» **WHAT IS EXPECTED**
Nothing but the lines below between the line holding "pink notebook [531,463,595,534]" and the line holding "camera: 40 degrees left, 15 degrees up", inclusive, should appear in the answer, each set down exactly.

(Records drawn from a dataset)
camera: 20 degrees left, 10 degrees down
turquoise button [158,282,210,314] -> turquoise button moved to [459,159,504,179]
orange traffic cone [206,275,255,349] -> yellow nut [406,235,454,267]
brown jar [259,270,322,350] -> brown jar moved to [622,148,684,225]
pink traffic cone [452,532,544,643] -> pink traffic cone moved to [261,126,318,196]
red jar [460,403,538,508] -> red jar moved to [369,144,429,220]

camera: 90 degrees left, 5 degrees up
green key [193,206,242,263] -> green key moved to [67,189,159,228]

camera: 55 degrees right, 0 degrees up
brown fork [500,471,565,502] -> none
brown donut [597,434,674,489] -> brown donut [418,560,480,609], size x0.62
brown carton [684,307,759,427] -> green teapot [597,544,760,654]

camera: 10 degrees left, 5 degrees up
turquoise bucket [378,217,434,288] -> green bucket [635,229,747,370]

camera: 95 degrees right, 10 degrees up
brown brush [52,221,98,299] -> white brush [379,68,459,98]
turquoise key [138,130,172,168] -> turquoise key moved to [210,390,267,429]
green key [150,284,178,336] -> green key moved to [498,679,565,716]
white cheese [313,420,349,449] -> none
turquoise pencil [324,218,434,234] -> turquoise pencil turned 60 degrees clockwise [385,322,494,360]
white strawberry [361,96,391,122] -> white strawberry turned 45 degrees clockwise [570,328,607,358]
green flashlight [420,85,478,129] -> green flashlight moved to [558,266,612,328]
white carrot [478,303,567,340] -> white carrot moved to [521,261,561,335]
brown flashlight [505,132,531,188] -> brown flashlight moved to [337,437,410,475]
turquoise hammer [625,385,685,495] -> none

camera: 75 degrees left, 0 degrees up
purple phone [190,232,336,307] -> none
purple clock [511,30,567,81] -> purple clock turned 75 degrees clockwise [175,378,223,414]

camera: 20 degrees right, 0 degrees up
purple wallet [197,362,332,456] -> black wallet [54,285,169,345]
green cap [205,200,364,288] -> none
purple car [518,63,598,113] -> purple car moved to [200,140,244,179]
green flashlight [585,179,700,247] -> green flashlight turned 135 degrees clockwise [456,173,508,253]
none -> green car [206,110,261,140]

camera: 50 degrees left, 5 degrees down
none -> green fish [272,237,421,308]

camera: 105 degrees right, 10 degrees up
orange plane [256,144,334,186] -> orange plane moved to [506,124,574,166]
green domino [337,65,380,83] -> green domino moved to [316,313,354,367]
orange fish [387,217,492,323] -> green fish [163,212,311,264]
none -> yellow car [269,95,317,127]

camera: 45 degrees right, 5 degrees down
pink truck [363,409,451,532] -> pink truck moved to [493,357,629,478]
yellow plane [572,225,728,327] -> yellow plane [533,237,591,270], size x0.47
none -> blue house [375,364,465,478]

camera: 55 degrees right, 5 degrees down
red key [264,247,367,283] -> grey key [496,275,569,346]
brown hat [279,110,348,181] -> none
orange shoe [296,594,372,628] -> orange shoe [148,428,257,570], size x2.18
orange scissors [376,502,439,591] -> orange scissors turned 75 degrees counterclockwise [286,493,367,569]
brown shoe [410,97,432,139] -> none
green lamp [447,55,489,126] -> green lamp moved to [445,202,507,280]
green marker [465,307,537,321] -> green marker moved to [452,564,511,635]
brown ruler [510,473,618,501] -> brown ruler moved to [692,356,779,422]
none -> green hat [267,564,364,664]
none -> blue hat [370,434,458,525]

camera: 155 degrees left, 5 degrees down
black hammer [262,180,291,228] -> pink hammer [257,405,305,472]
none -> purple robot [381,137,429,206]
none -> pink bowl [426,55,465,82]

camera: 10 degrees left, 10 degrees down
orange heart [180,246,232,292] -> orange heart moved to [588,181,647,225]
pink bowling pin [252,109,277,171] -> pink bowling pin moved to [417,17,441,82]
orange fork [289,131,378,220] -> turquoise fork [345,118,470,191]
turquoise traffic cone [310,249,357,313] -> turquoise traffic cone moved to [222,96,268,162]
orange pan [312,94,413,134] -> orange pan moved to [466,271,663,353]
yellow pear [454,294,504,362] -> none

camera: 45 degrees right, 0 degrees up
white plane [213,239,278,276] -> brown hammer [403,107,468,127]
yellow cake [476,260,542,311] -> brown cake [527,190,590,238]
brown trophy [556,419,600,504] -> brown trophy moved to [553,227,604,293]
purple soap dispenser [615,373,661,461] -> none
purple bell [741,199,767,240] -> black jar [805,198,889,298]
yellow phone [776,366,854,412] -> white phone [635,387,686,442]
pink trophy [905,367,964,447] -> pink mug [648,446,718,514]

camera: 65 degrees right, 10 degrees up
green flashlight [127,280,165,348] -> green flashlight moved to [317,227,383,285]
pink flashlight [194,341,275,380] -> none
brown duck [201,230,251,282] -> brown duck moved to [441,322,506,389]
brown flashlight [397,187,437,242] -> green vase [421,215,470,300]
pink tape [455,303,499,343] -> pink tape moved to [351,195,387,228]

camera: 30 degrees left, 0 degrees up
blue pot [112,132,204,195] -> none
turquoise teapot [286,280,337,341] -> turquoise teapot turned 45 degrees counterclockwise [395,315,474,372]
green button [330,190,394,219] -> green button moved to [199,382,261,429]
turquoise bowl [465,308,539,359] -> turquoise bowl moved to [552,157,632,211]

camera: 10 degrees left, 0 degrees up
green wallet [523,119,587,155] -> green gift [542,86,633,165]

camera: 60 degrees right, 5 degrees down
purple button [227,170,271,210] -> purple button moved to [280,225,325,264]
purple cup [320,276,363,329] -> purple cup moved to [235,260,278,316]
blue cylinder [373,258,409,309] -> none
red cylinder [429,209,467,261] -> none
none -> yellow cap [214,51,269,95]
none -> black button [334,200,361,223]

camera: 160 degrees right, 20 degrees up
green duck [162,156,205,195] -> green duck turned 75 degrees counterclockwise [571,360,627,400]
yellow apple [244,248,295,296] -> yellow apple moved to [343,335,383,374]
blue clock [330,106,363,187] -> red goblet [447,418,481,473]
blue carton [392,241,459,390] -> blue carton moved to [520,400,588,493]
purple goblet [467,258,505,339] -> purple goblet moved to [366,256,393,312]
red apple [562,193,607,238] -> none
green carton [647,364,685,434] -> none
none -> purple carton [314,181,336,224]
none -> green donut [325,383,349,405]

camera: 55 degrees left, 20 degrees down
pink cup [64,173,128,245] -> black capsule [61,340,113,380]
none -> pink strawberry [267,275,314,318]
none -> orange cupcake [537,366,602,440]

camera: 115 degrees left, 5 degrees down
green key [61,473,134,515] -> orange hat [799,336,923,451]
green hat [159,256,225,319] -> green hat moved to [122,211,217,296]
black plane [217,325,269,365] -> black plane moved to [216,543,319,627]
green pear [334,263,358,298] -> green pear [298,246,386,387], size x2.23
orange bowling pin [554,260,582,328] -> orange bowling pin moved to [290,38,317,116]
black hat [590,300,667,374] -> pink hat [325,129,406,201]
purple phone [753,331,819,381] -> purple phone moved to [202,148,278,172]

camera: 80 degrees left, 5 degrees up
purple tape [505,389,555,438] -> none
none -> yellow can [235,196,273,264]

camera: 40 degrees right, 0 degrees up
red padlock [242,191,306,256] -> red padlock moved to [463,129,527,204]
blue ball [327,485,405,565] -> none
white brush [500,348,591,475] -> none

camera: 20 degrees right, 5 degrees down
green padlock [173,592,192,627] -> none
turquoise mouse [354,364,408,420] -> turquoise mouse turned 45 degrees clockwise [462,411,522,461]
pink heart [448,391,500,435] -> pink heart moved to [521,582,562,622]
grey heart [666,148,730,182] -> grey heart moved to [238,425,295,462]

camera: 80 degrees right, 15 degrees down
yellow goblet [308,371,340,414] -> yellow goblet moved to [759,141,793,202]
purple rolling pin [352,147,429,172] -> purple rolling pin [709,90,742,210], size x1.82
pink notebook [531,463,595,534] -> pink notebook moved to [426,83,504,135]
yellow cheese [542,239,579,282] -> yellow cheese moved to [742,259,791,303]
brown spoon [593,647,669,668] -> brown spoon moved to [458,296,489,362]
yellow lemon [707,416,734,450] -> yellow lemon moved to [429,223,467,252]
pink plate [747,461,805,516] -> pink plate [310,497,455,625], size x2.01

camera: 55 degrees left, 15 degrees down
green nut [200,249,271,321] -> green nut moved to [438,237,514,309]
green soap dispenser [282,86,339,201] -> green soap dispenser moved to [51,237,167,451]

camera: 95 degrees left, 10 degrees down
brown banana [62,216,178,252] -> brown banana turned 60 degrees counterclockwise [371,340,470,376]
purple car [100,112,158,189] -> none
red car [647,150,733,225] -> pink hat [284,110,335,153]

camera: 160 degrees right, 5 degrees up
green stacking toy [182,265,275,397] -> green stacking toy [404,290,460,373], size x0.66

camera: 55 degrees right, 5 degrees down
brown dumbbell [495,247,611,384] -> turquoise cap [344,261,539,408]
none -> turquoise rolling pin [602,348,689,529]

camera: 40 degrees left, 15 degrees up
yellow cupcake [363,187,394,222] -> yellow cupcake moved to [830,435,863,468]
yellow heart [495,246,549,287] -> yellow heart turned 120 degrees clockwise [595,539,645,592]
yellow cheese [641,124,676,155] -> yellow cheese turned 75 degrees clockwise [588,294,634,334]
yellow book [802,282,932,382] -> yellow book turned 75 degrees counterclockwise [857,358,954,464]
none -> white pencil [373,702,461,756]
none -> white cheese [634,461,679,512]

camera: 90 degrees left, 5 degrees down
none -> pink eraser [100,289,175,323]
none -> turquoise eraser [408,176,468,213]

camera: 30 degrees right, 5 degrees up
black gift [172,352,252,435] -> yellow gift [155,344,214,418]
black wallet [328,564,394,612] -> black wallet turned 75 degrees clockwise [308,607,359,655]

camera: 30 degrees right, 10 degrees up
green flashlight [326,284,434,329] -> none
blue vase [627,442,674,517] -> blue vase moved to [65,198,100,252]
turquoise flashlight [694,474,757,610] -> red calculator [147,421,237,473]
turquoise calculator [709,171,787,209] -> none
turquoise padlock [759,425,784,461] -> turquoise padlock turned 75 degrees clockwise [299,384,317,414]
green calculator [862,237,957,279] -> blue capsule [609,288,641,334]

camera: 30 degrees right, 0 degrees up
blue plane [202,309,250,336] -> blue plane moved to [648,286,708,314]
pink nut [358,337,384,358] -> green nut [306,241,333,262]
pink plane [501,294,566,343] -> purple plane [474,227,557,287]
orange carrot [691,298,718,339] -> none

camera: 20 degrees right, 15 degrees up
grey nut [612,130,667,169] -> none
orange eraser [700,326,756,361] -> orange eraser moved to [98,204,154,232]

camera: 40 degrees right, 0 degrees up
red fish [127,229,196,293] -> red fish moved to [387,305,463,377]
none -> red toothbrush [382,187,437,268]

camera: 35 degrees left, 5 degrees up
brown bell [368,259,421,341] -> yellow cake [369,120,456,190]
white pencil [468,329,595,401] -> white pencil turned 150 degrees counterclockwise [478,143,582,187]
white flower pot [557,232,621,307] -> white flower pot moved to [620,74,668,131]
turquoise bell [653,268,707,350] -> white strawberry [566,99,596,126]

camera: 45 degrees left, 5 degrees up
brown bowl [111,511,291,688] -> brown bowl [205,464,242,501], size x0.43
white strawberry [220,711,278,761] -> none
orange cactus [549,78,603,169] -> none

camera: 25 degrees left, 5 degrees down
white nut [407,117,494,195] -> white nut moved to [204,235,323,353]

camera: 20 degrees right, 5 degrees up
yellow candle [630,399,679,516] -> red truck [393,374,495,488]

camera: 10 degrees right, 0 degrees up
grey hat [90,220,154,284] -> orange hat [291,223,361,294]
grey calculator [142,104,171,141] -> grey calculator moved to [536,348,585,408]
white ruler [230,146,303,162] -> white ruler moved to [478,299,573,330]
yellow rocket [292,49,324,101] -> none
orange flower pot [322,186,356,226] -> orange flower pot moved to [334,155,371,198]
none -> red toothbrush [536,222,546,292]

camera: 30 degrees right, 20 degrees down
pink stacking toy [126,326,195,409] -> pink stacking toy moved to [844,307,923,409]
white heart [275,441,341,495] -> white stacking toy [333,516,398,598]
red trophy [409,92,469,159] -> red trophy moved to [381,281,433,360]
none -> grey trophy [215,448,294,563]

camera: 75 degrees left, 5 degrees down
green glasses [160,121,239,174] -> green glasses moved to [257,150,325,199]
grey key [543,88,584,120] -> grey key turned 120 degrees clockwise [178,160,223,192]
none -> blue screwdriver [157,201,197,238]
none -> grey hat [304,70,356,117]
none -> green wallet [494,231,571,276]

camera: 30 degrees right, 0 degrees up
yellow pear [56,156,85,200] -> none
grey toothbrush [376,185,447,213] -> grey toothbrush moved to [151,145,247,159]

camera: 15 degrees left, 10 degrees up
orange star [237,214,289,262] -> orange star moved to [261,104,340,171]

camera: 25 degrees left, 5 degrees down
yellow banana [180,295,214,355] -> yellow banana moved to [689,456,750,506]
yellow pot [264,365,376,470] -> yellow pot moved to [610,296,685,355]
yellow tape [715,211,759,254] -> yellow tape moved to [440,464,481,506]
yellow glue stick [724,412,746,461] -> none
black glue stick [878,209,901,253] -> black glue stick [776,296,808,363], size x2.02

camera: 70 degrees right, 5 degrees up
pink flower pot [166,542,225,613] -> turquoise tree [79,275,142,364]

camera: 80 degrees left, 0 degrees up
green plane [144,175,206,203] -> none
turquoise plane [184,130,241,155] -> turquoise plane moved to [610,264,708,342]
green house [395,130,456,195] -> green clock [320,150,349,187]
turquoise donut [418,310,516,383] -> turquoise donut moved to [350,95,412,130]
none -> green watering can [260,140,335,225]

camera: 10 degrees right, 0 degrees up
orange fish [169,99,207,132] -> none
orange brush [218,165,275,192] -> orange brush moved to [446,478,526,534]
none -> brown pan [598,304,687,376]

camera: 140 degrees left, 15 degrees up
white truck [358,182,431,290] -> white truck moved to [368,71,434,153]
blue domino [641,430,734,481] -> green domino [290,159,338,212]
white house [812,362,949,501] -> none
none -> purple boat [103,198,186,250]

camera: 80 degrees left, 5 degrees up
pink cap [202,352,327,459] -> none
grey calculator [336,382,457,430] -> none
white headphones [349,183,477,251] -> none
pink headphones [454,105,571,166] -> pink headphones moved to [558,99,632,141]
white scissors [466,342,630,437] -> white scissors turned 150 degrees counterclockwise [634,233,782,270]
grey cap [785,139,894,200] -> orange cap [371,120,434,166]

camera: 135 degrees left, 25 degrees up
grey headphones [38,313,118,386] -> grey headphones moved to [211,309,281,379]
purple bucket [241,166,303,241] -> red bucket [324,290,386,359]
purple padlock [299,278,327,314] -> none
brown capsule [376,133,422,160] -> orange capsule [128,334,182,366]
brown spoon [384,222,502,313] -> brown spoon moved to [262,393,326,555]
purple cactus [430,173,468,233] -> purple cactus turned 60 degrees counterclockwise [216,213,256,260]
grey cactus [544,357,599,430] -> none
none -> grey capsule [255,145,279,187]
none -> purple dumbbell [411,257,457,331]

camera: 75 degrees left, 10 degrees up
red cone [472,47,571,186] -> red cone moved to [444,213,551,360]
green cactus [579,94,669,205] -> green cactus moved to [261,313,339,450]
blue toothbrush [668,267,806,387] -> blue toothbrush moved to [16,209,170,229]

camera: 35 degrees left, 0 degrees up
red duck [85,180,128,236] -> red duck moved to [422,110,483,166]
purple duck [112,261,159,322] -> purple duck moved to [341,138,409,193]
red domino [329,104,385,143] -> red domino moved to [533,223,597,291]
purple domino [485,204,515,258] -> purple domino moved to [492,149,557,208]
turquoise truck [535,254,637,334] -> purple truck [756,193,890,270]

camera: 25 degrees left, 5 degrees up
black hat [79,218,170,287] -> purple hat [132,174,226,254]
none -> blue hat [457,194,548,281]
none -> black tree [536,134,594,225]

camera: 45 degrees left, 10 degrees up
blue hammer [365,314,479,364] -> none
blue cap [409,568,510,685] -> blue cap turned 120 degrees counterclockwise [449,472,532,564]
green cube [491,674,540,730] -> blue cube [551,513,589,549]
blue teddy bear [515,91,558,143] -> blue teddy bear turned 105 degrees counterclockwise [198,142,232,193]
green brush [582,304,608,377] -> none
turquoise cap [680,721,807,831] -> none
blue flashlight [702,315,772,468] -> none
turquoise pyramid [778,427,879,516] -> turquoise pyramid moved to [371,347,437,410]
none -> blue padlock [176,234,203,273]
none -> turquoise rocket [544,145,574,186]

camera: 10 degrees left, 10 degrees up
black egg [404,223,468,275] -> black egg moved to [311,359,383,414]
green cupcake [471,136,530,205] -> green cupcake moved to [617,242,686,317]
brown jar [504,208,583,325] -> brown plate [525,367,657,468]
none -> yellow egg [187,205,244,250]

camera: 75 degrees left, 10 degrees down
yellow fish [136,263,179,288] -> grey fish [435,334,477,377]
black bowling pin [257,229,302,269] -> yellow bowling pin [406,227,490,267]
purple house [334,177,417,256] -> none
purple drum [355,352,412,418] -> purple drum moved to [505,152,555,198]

» **REPLY TO THE TASK**
pink notebook [531,463,595,534] -> pink notebook moved to [426,83,504,135]
yellow cheese [542,239,579,282] -> yellow cheese moved to [742,259,791,303]
brown spoon [593,647,669,668] -> brown spoon moved to [458,296,489,362]
yellow lemon [707,416,734,450] -> yellow lemon moved to [429,223,467,252]
pink plate [747,461,805,516] -> pink plate [310,497,455,625], size x2.01

camera: 55 degrees left, 15 degrees down
green nut [200,249,271,321] -> green nut moved to [438,237,514,309]
green soap dispenser [282,86,339,201] -> green soap dispenser moved to [51,237,167,451]

camera: 95 degrees left, 10 degrees down
brown banana [62,216,178,252] -> brown banana turned 60 degrees counterclockwise [371,340,470,376]
purple car [100,112,158,189] -> none
red car [647,150,733,225] -> pink hat [284,110,335,153]

camera: 160 degrees right, 5 degrees up
green stacking toy [182,265,275,397] -> green stacking toy [404,290,460,373], size x0.66

camera: 55 degrees right, 5 degrees down
brown dumbbell [495,247,611,384] -> turquoise cap [344,261,539,408]
none -> turquoise rolling pin [602,348,689,529]

camera: 40 degrees left, 15 degrees up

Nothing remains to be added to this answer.